PROBLEM TO SOLVE = All lines from the one containing "green star: moved 32" to the end of the listing below should be output exactly; omit the pictures.
--- ENTRIES PROVIDED ---
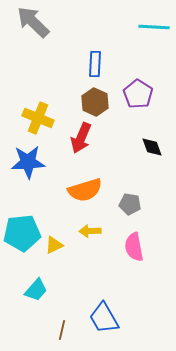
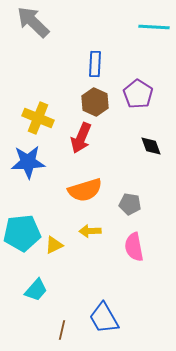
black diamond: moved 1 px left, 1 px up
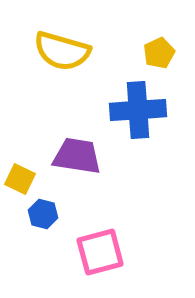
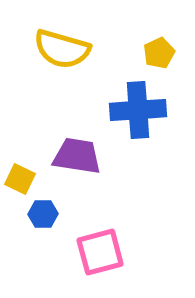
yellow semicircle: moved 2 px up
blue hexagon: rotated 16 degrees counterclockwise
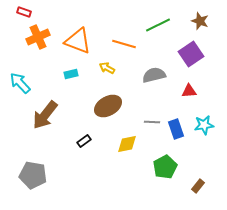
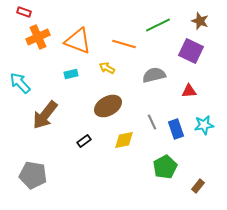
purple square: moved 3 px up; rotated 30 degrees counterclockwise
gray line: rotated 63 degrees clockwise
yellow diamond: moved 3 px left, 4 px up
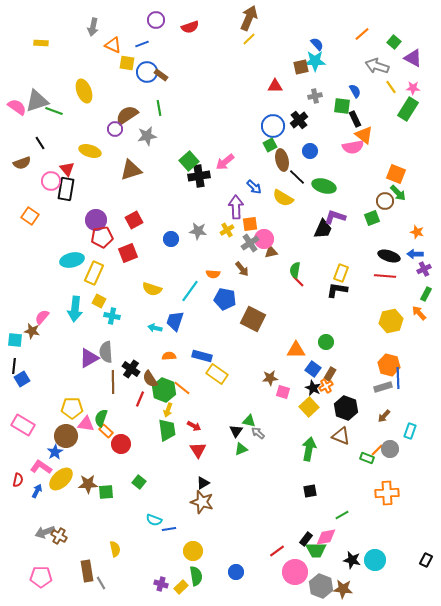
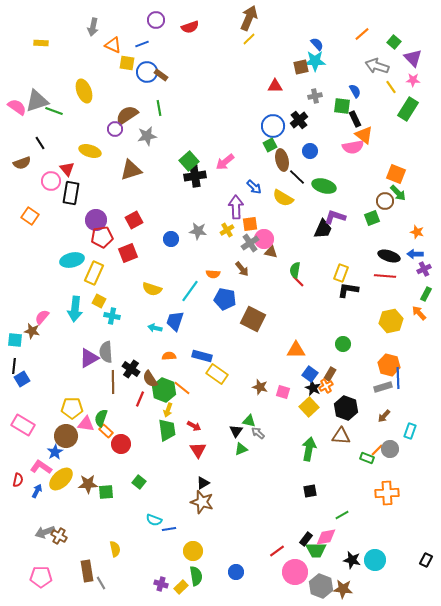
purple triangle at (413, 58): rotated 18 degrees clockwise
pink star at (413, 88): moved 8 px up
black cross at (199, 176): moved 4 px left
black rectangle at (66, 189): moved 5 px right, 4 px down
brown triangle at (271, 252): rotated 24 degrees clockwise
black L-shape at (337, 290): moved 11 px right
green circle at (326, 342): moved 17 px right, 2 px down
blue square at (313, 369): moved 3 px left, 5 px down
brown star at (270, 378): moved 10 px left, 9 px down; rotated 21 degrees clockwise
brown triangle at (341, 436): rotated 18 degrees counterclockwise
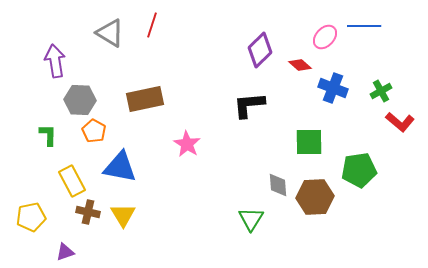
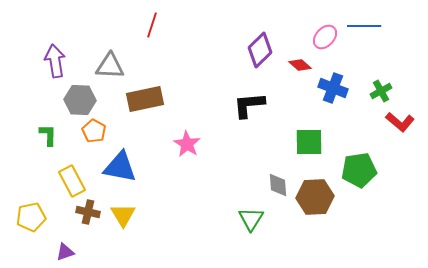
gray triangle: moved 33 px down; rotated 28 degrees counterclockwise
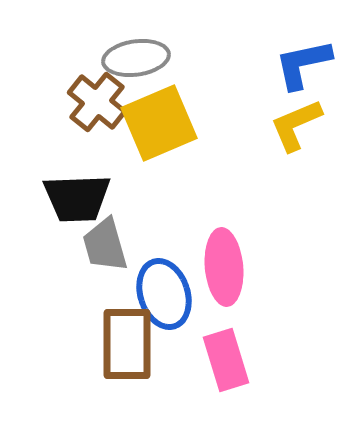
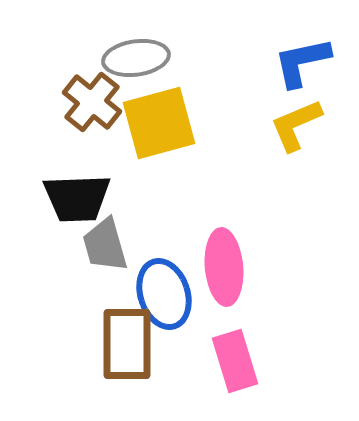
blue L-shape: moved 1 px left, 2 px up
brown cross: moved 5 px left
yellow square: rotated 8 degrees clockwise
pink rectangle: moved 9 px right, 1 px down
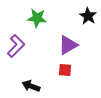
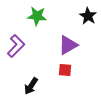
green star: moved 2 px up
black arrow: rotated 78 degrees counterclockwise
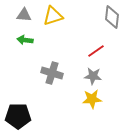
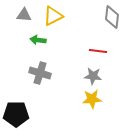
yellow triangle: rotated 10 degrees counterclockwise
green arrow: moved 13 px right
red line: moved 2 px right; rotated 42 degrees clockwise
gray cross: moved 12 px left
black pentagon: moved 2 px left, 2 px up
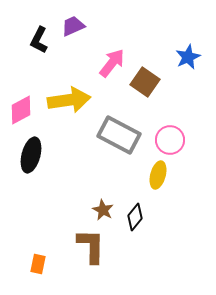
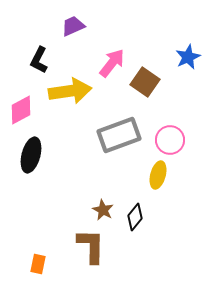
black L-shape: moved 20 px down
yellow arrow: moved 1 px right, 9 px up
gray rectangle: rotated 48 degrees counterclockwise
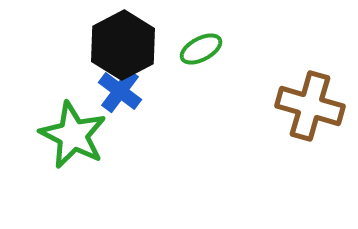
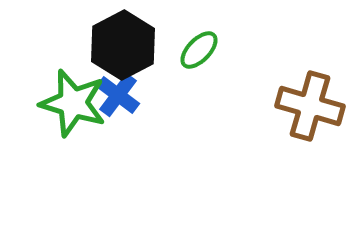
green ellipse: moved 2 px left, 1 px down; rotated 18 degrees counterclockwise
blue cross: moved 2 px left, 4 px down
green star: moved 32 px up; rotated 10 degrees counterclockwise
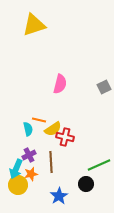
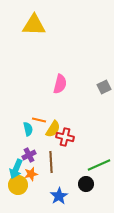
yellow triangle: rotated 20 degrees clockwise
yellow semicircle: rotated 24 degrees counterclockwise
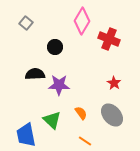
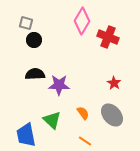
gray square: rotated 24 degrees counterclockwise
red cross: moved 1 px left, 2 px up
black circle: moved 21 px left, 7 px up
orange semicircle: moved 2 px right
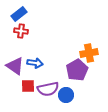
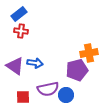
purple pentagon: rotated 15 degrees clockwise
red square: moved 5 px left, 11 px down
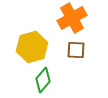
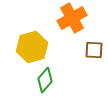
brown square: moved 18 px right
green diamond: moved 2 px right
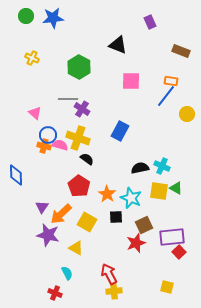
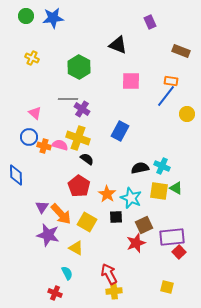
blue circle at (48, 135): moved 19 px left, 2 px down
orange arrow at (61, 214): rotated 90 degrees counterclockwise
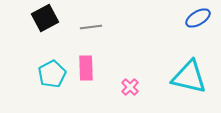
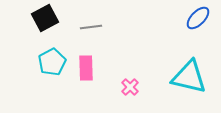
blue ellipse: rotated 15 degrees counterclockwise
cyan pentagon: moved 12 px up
---
FINISHED EXERCISE =
green star: moved 32 px up; rotated 10 degrees counterclockwise
yellow triangle: rotated 20 degrees clockwise
yellow semicircle: rotated 24 degrees counterclockwise
gray square: rotated 24 degrees counterclockwise
red cross: moved 1 px left, 2 px up
black circle: moved 21 px left, 7 px up
orange semicircle: moved 2 px right
purple pentagon: rotated 15 degrees clockwise
red square: moved 5 px left, 11 px down
brown square: moved 18 px right
green diamond: moved 2 px right
blue circle at (48, 135): moved 19 px left, 2 px down
orange arrow at (61, 214): rotated 90 degrees counterclockwise
blue ellipse: rotated 15 degrees counterclockwise
cyan pentagon: moved 12 px up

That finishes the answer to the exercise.